■ **EXERCICE PROPOSÉ**
Recopiez toutes les lignes ci-dessous sans rien y changer.

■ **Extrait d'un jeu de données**

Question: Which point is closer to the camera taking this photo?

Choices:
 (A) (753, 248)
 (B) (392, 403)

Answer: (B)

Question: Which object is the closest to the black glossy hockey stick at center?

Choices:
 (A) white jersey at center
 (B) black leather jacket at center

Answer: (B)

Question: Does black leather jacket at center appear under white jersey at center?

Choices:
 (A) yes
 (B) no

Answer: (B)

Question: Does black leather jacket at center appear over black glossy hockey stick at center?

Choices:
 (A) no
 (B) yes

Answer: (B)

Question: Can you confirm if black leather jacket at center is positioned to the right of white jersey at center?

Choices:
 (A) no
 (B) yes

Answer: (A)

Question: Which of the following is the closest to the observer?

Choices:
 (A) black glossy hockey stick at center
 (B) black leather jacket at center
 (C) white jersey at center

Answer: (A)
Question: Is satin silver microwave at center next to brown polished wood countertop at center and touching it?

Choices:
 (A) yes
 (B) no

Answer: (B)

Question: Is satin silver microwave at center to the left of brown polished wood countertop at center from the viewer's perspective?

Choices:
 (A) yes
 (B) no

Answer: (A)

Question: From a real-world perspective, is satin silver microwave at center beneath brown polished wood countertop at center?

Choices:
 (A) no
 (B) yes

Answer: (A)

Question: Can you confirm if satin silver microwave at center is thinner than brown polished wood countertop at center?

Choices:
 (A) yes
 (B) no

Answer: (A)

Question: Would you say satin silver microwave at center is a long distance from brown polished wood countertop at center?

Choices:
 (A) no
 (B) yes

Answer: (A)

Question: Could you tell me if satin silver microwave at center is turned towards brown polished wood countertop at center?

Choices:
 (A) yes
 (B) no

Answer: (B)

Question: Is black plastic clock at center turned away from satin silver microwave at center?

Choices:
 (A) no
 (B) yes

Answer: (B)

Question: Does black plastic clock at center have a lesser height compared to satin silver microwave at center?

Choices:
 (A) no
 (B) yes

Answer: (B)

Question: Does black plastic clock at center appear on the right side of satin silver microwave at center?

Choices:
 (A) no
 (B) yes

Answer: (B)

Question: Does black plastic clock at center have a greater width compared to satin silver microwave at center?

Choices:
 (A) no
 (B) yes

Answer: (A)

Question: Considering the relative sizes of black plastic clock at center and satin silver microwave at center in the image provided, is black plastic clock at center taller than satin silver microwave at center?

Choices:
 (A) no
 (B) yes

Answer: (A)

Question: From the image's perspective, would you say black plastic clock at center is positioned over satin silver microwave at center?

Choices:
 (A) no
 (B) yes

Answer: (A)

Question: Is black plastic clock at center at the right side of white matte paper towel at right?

■ **EXERCICE CORRIGÉ**
Question: Which point is closer to the camera taking this photo?

Choices:
 (A) (753, 248)
 (B) (392, 403)

Answer: (B)

Question: Which object is the closest to the black glossy hockey stick at center?

Choices:
 (A) white jersey at center
 (B) black leather jacket at center

Answer: (B)

Question: Does black leather jacket at center appear under white jersey at center?

Choices:
 (A) yes
 (B) no

Answer: (B)

Question: Does black leather jacket at center appear over black glossy hockey stick at center?

Choices:
 (A) no
 (B) yes

Answer: (B)

Question: Can you confirm if black leather jacket at center is positioned to the right of white jersey at center?

Choices:
 (A) no
 (B) yes

Answer: (A)

Question: Which of the following is the closest to the observer?

Choices:
 (A) black glossy hockey stick at center
 (B) black leather jacket at center
 (C) white jersey at center

Answer: (A)
Question: Is satin silver microwave at center next to brown polished wood countertop at center and touching it?

Choices:
 (A) yes
 (B) no

Answer: (B)

Question: Is satin silver microwave at center to the left of brown polished wood countertop at center from the viewer's perspective?

Choices:
 (A) yes
 (B) no

Answer: (A)

Question: From a real-world perspective, is satin silver microwave at center beneath brown polished wood countertop at center?

Choices:
 (A) no
 (B) yes

Answer: (A)

Question: Can you confirm if satin silver microwave at center is thinner than brown polished wood countertop at center?

Choices:
 (A) yes
 (B) no

Answer: (A)

Question: Would you say satin silver microwave at center is a long distance from brown polished wood countertop at center?

Choices:
 (A) no
 (B) yes

Answer: (A)

Question: Could you tell me if satin silver microwave at center is turned towards brown polished wood countertop at center?

Choices:
 (A) yes
 (B) no

Answer: (B)

Question: Is black plastic clock at center turned away from satin silver microwave at center?

Choices:
 (A) no
 (B) yes

Answer: (B)

Question: Does black plastic clock at center have a lesser height compared to satin silver microwave at center?

Choices:
 (A) no
 (B) yes

Answer: (B)

Question: Does black plastic clock at center appear on the right side of satin silver microwave at center?

Choices:
 (A) no
 (B) yes

Answer: (B)

Question: Does black plastic clock at center have a greater width compared to satin silver microwave at center?

Choices:
 (A) no
 (B) yes

Answer: (A)

Question: Considering the relative sizes of black plastic clock at center and satin silver microwave at center in the image provided, is black plastic clock at center taller than satin silver microwave at center?

Choices:
 (A) no
 (B) yes

Answer: (A)

Question: From the image's perspective, would you say black plastic clock at center is positioned over satin silver microwave at center?

Choices:
 (A) no
 (B) yes

Answer: (A)

Question: Is black plastic clock at center at the right side of white matte paper towel at right?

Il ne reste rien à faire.